-------- DATASET EXTRACT --------

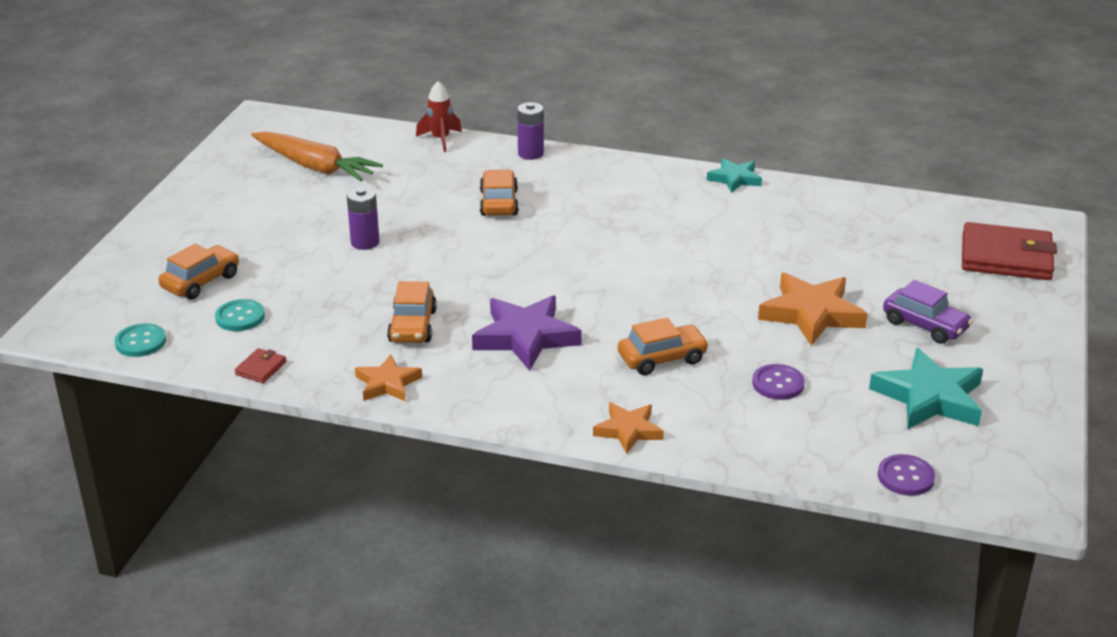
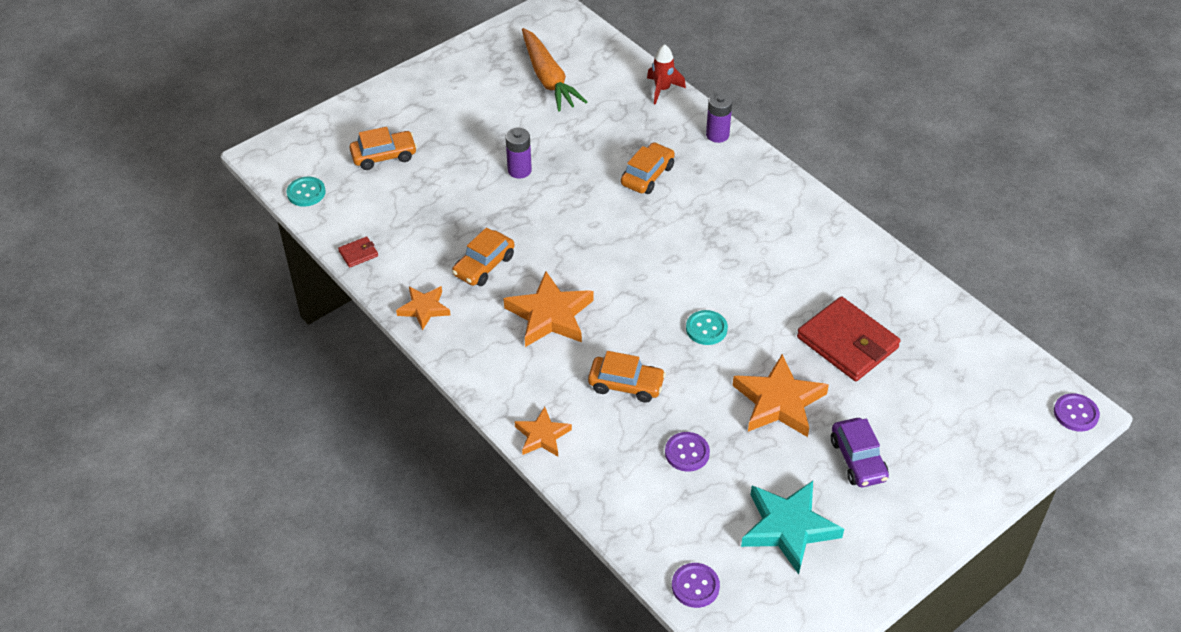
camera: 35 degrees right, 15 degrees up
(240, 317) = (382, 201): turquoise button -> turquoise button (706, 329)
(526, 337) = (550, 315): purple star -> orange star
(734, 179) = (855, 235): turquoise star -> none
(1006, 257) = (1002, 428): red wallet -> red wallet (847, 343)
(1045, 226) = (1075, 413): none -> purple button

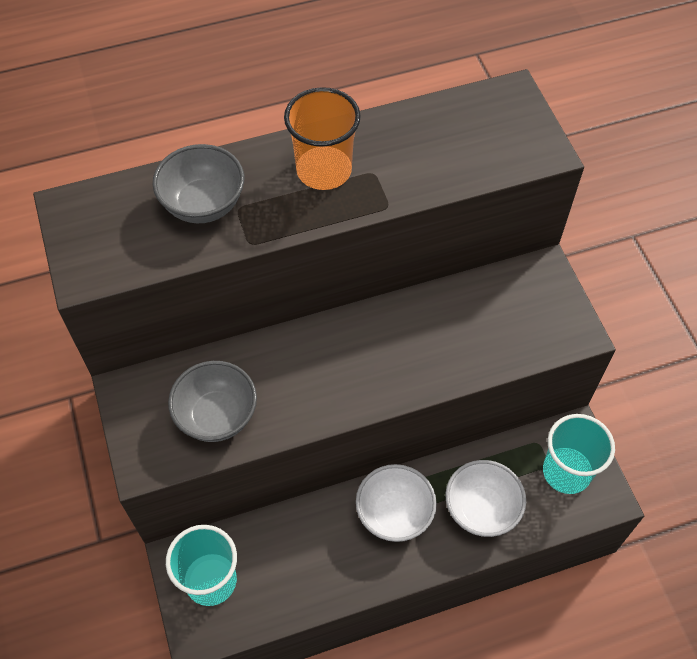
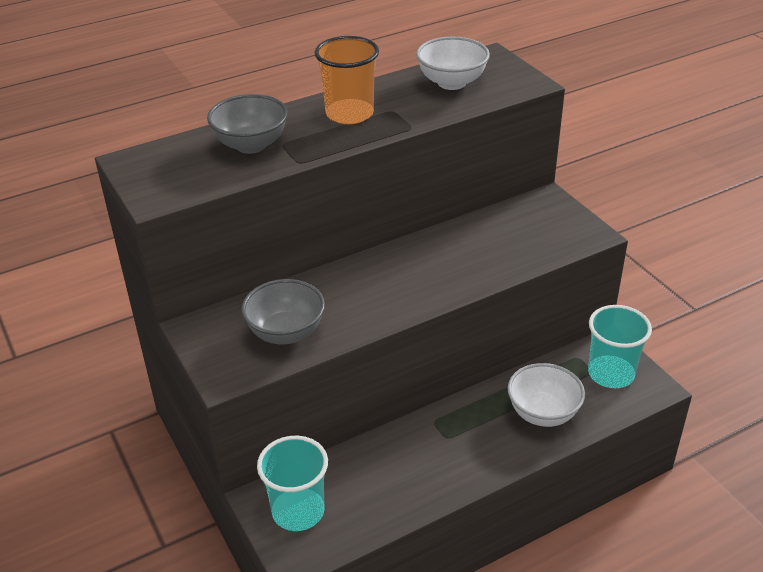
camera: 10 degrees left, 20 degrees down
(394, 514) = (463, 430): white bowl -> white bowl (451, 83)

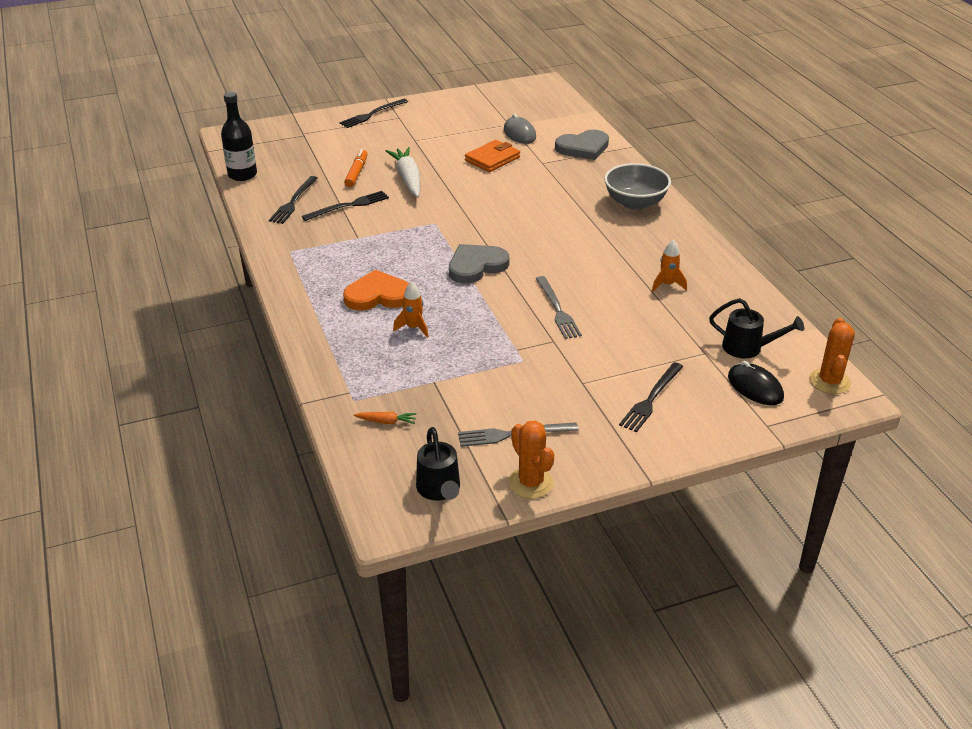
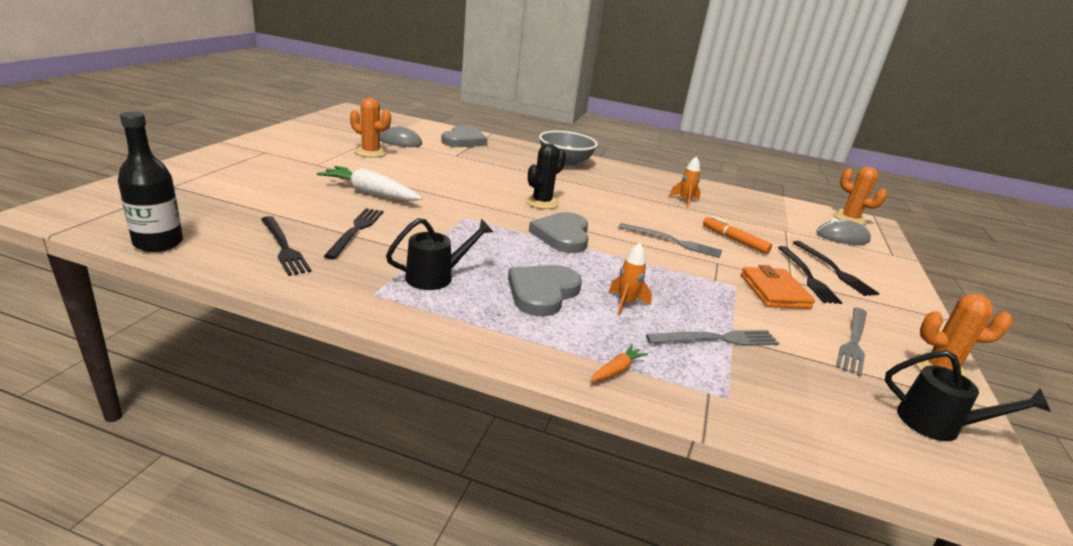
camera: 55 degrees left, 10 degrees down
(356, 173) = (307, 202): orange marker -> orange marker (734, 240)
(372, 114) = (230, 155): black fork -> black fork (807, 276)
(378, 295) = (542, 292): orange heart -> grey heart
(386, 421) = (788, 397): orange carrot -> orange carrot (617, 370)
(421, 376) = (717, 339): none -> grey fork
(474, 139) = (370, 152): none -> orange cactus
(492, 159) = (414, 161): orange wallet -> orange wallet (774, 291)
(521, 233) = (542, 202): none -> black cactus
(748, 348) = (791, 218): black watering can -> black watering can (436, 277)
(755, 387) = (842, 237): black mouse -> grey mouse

--------

WHAT TO WORK ON:
Among the entries, count how many lines hold the string "none", then state only that number.

WRITTEN ANSWER:
5